> **Provided information**
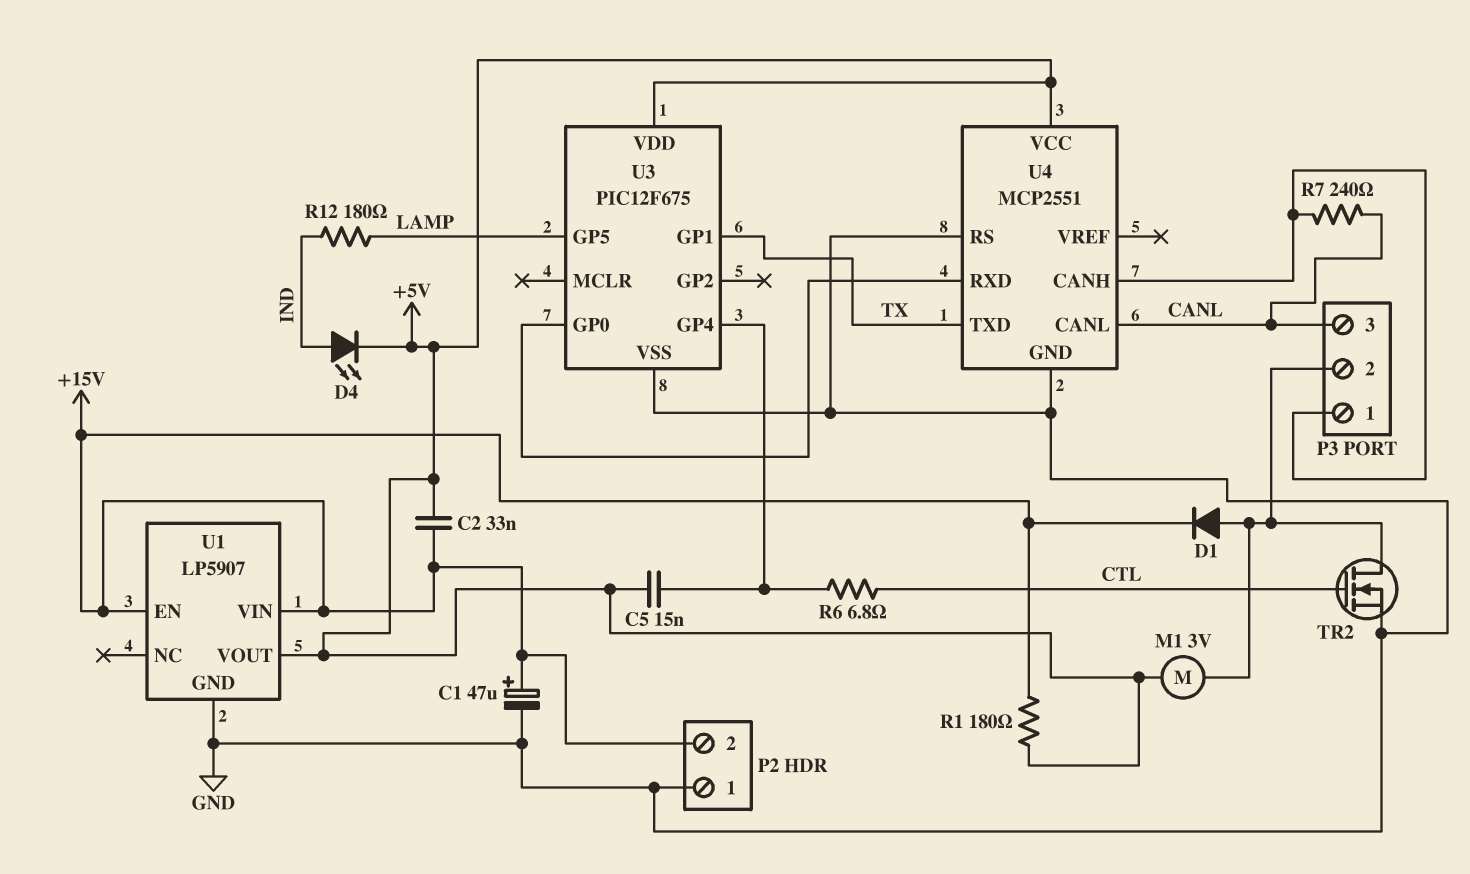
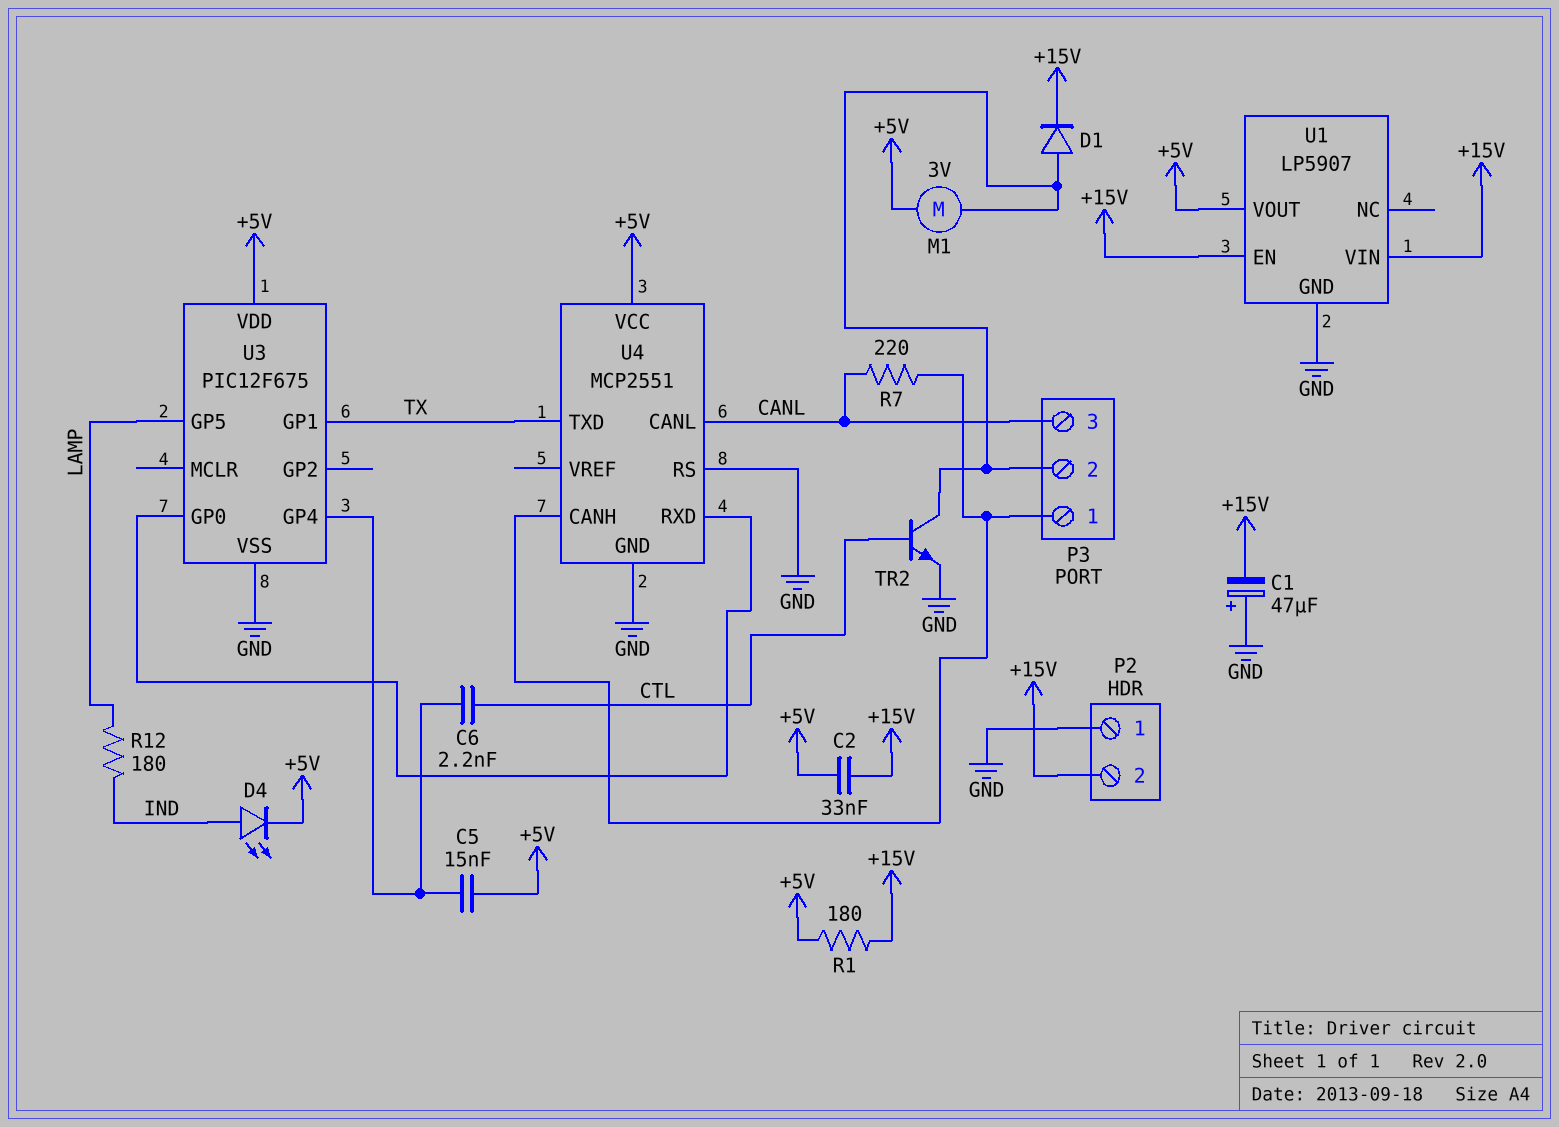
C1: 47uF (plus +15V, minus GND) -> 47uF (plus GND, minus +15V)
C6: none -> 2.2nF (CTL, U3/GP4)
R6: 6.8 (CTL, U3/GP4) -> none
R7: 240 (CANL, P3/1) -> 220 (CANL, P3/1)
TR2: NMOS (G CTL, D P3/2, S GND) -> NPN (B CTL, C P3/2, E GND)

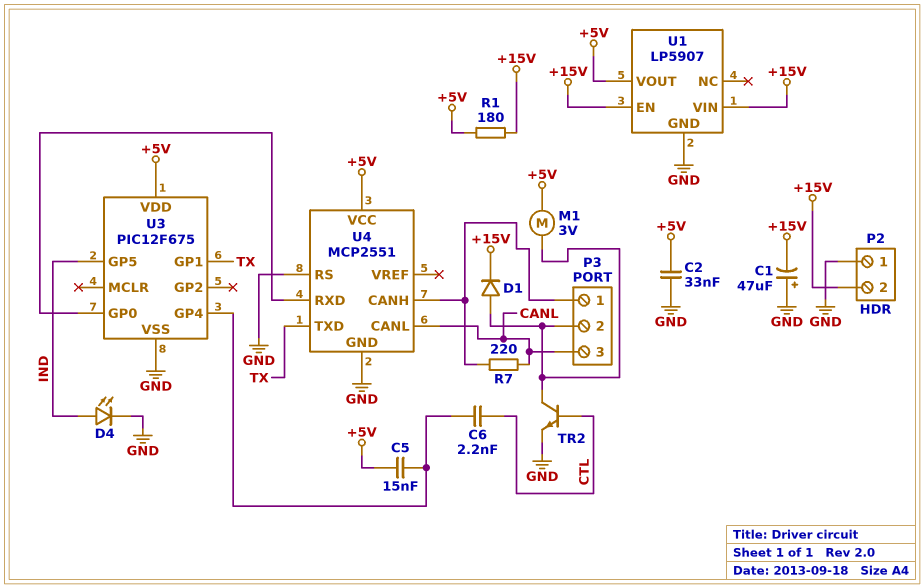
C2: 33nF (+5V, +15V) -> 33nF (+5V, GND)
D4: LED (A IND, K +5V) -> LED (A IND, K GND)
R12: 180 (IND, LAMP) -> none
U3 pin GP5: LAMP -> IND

> **Task**
Without the pictures, give back the entries exactly.

> **Result**
C1: 47uF (plus +15V, minus GND) -> 47uF (plus GND, minus +15V)
C6: none -> 2.2nF (CTL, U3/GP4)
R6: 6.8 (CTL, U3/GP4) -> none
R7: 240 (CANL, P3/1) -> 220 (CANL, P3/1)
TR2: NMOS (G CTL, D P3/2, S GND) -> NPN (B CTL, C P3/2, E GND)

C2: 33nF (+5V, +15V) -> 33nF (+5V, GND)
D4: LED (A IND, K +5V) -> LED (A IND, K GND)
R12: 180 (IND, LAMP) -> none
U3 pin GP5: LAMP -> IND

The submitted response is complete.